Given data »
=== Begin Enclosure ===
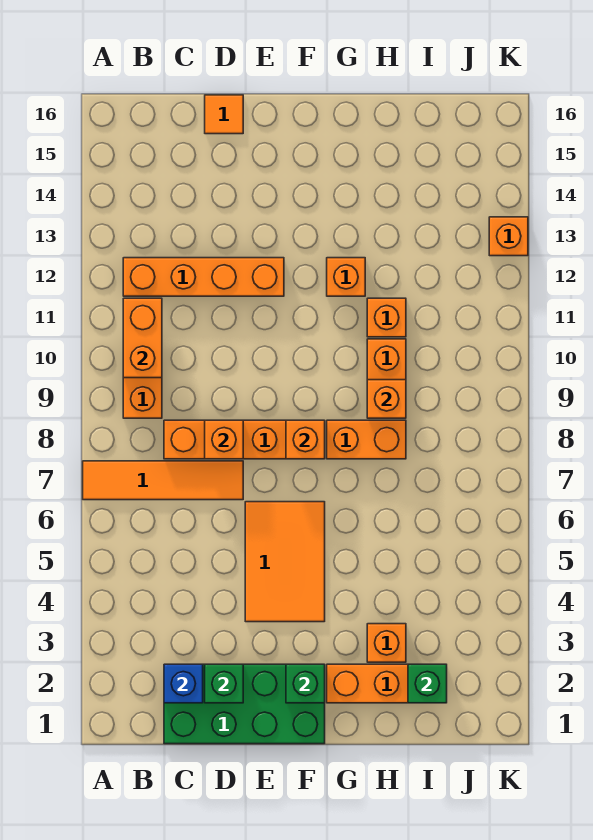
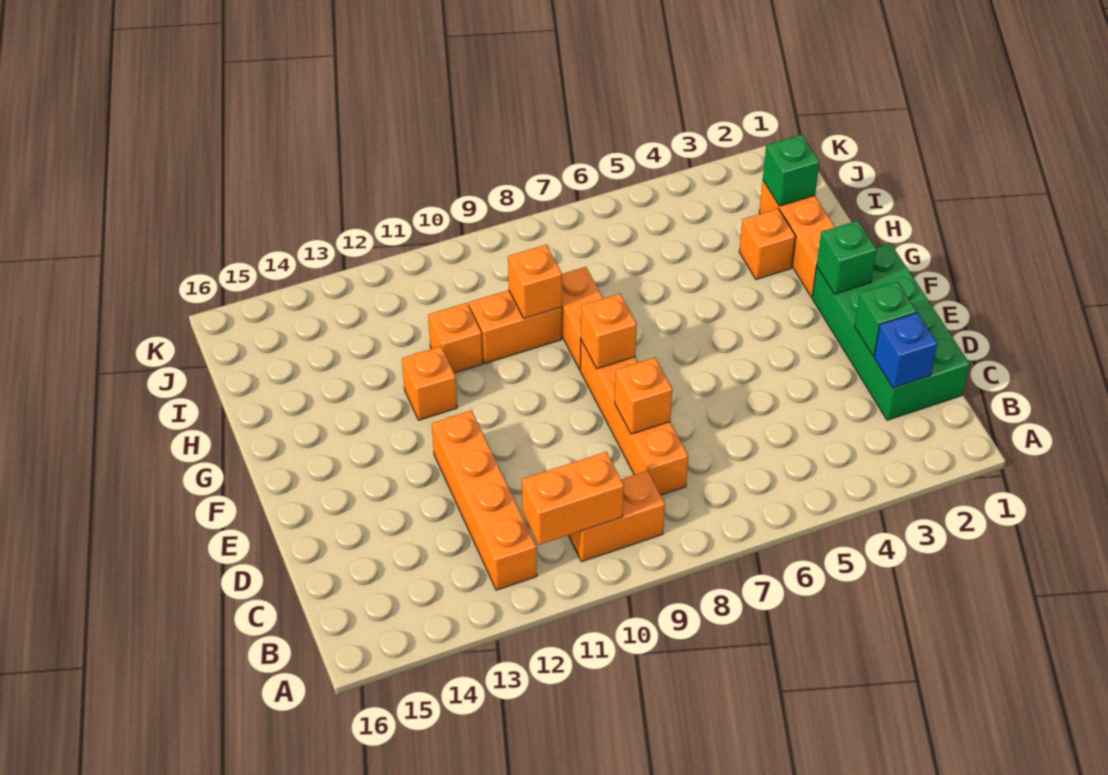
orange tile A7:D7 level 1 -> none
orange tile D16 level 1 -> none
orange tile E4:F6 level 1 -> none
orange brick K13 level 1 -> none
=== End Enclosure ===
About this task »
The expected result is the material restated word for word, minus any picture.

Expected output »
orange tile A7:D7 level 1 -> none
orange tile D16 level 1 -> none
orange tile E4:F6 level 1 -> none
orange brick K13 level 1 -> none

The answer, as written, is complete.